TASK STATEMENT:
Copy each line of the records that contains the word "counterclockwise".

-.-.-

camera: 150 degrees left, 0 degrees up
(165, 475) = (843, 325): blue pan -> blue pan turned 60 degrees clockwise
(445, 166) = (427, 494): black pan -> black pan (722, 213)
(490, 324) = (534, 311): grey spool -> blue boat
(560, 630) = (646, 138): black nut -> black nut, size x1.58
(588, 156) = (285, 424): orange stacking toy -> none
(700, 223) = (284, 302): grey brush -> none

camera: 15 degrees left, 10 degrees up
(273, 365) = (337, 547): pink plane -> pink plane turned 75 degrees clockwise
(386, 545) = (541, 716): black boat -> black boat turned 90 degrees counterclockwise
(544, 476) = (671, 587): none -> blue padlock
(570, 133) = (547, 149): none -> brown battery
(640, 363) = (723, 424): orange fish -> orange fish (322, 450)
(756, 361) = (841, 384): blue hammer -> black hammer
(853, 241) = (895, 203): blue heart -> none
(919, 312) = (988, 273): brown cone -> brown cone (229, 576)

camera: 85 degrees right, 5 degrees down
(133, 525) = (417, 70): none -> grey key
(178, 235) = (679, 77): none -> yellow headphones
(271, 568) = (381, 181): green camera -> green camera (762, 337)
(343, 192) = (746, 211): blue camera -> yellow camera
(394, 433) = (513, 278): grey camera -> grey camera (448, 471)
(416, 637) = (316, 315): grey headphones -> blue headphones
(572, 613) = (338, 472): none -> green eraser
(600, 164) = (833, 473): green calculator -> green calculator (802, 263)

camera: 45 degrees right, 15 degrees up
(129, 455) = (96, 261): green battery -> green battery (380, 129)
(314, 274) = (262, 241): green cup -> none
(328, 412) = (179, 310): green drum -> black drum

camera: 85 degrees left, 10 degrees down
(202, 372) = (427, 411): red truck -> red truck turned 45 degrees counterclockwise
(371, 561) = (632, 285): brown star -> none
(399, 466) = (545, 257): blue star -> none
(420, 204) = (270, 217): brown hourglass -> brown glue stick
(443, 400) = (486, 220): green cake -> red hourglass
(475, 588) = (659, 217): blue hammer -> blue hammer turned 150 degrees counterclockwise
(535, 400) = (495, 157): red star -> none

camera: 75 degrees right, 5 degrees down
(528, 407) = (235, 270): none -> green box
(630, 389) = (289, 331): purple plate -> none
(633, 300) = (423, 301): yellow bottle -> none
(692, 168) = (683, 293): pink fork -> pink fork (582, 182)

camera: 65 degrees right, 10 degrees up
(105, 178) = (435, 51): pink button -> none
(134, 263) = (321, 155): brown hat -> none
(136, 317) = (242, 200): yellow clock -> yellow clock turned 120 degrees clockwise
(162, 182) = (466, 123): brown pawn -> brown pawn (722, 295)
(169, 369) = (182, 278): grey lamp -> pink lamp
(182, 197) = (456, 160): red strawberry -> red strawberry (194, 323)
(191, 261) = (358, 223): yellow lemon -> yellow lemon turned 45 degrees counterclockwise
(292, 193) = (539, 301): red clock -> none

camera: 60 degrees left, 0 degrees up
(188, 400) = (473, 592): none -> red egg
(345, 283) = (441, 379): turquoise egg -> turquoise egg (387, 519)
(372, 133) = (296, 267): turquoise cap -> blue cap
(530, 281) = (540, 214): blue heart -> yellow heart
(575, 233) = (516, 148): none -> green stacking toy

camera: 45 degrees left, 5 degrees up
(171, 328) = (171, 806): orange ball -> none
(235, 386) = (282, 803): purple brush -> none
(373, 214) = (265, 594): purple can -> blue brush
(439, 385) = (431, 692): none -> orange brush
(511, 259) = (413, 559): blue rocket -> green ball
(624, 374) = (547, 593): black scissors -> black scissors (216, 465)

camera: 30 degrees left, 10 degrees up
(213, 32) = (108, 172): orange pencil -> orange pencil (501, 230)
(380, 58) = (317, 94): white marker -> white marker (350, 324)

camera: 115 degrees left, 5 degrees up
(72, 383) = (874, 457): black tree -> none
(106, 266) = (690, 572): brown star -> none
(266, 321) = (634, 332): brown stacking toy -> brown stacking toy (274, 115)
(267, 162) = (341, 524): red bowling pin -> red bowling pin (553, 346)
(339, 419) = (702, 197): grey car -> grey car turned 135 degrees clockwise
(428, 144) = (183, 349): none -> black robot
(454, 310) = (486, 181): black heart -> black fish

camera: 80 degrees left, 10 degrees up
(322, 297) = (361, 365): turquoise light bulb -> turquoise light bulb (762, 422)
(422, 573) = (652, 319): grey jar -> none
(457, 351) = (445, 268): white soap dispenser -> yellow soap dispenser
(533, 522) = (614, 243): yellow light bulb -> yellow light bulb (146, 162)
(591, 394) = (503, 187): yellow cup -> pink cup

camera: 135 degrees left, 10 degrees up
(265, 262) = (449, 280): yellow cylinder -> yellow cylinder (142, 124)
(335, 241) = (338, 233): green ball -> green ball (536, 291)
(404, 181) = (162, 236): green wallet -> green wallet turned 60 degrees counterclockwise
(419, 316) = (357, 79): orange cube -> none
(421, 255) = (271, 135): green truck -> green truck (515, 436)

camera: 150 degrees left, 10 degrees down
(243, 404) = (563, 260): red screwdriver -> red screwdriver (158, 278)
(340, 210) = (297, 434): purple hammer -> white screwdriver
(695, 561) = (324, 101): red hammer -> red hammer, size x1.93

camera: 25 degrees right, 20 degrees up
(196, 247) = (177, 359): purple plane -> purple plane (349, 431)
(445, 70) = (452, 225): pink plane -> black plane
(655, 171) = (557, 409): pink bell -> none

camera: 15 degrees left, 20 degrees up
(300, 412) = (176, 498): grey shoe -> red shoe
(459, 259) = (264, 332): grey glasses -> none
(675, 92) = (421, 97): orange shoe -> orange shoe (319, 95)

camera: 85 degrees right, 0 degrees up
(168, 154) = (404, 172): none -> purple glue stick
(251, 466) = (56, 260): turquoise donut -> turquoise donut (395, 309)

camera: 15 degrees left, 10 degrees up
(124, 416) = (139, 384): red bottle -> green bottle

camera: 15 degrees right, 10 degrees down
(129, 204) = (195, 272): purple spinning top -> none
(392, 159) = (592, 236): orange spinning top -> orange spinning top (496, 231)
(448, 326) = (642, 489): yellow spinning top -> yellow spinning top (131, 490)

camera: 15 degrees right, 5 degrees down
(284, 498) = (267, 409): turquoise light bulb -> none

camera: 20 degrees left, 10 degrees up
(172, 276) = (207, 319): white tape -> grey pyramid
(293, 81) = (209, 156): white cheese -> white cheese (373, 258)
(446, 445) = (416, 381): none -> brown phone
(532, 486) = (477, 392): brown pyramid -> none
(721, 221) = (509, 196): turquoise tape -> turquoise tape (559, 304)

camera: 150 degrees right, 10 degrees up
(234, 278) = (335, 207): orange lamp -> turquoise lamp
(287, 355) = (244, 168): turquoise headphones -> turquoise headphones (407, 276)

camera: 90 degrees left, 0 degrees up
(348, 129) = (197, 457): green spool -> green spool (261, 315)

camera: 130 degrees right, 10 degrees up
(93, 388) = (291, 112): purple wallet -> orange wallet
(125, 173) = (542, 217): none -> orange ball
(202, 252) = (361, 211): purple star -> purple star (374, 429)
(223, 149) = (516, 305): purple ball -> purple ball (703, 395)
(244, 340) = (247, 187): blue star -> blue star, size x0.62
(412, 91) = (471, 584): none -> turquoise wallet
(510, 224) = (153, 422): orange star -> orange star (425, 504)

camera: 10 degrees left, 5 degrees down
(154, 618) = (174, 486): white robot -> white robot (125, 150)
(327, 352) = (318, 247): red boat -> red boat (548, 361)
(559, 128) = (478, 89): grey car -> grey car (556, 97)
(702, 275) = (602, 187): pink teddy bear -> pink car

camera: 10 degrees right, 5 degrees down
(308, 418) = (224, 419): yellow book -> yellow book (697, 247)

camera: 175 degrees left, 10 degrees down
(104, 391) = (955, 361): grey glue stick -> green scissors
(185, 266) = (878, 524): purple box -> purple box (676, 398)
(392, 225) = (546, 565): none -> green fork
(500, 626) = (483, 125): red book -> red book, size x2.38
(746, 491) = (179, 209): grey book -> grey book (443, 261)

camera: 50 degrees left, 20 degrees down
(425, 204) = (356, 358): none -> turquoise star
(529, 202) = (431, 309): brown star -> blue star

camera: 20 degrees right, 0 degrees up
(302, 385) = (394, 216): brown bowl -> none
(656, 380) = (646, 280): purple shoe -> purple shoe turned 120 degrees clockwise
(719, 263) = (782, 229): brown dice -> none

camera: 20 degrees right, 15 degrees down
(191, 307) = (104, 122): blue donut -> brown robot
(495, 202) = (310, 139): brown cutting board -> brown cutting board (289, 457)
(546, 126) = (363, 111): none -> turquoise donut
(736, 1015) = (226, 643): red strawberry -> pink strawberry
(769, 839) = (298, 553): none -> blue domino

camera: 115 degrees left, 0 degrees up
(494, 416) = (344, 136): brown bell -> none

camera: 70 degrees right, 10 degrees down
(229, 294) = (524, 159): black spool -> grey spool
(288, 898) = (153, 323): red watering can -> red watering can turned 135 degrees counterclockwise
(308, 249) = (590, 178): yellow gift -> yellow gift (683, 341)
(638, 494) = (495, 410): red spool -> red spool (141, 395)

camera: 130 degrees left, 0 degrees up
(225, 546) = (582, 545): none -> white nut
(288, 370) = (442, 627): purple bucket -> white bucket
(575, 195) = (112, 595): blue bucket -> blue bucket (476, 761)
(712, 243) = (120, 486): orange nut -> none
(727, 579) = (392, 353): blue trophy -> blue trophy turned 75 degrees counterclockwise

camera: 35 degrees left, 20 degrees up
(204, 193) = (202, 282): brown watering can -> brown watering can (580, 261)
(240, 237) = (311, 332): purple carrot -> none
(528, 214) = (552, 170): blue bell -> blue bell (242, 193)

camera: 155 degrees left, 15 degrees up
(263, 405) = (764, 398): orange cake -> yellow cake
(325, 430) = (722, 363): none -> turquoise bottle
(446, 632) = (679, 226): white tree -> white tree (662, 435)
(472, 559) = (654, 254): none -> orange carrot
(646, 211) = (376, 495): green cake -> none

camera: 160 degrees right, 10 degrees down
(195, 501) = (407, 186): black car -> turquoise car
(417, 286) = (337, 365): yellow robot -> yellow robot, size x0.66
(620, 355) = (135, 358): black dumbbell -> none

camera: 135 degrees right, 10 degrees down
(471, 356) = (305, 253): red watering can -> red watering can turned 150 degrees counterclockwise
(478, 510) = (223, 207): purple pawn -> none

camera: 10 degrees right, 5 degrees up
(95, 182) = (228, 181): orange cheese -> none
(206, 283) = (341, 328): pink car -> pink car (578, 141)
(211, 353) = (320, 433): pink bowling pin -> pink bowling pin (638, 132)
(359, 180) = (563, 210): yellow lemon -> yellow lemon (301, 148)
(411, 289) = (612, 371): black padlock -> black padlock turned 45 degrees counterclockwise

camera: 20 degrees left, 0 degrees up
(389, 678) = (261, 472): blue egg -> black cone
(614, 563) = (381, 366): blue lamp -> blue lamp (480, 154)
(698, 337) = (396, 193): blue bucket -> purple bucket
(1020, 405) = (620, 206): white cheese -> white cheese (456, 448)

-.-.-

OUTPUT:
(386, 545) = (541, 716): black boat -> black boat turned 90 degrees counterclockwise
(202, 372) = (427, 411): red truck -> red truck turned 45 degrees counterclockwise
(475, 588) = (659, 217): blue hammer -> blue hammer turned 150 degrees counterclockwise
(191, 261) = (358, 223): yellow lemon -> yellow lemon turned 45 degrees counterclockwise
(404, 181) = (162, 236): green wallet -> green wallet turned 60 degrees counterclockwise
(288, 898) = (153, 323): red watering can -> red watering can turned 135 degrees counterclockwise
(727, 579) = (392, 353): blue trophy -> blue trophy turned 75 degrees counterclockwise
(471, 356) = (305, 253): red watering can -> red watering can turned 150 degrees counterclockwise
(411, 289) = (612, 371): black padlock -> black padlock turned 45 degrees counterclockwise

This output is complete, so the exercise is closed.